### Exercise goal
Copy the rows from the line with "brown circle: moved 1 px left, 4 px down" up to and including the line with "gray triangle: rotated", switching every "gray" to "silver" and keeping everything else the same. Leave the pictures out of your answer.

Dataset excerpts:
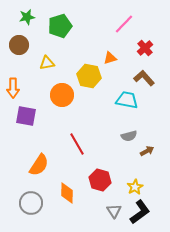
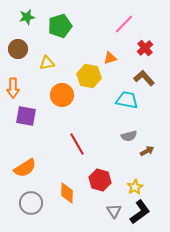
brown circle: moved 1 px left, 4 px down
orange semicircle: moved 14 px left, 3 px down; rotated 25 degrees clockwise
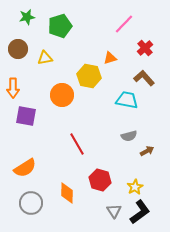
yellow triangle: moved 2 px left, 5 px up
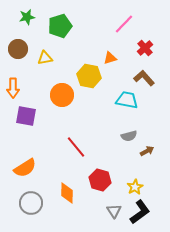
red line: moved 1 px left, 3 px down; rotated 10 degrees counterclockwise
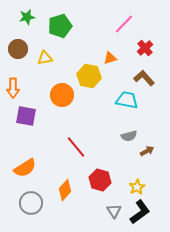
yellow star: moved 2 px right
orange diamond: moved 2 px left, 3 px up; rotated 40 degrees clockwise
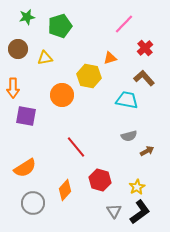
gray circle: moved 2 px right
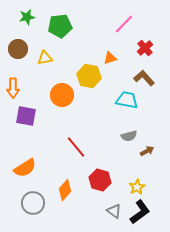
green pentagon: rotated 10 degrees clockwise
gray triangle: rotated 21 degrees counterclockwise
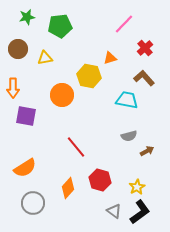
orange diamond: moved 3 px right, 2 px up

==

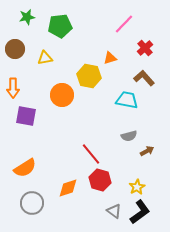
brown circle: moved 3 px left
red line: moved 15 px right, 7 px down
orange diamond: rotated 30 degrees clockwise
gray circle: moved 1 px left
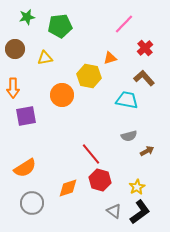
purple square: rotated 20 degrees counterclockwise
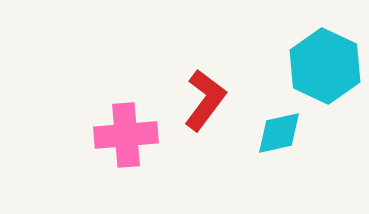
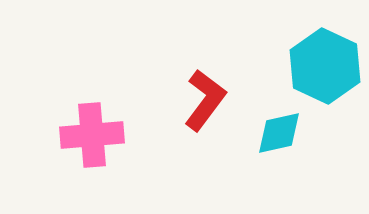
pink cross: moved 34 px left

### Problem solution
brown circle: moved 1 px left, 4 px down
orange semicircle: moved 14 px left, 3 px down; rotated 25 degrees clockwise
yellow triangle: moved 2 px left, 5 px up
red line: moved 1 px left, 3 px down; rotated 10 degrees counterclockwise
yellow star: moved 2 px right
orange diamond: moved 2 px left, 3 px up; rotated 40 degrees clockwise
silver circle: moved 2 px right
green pentagon: rotated 10 degrees clockwise
silver triangle: rotated 21 degrees counterclockwise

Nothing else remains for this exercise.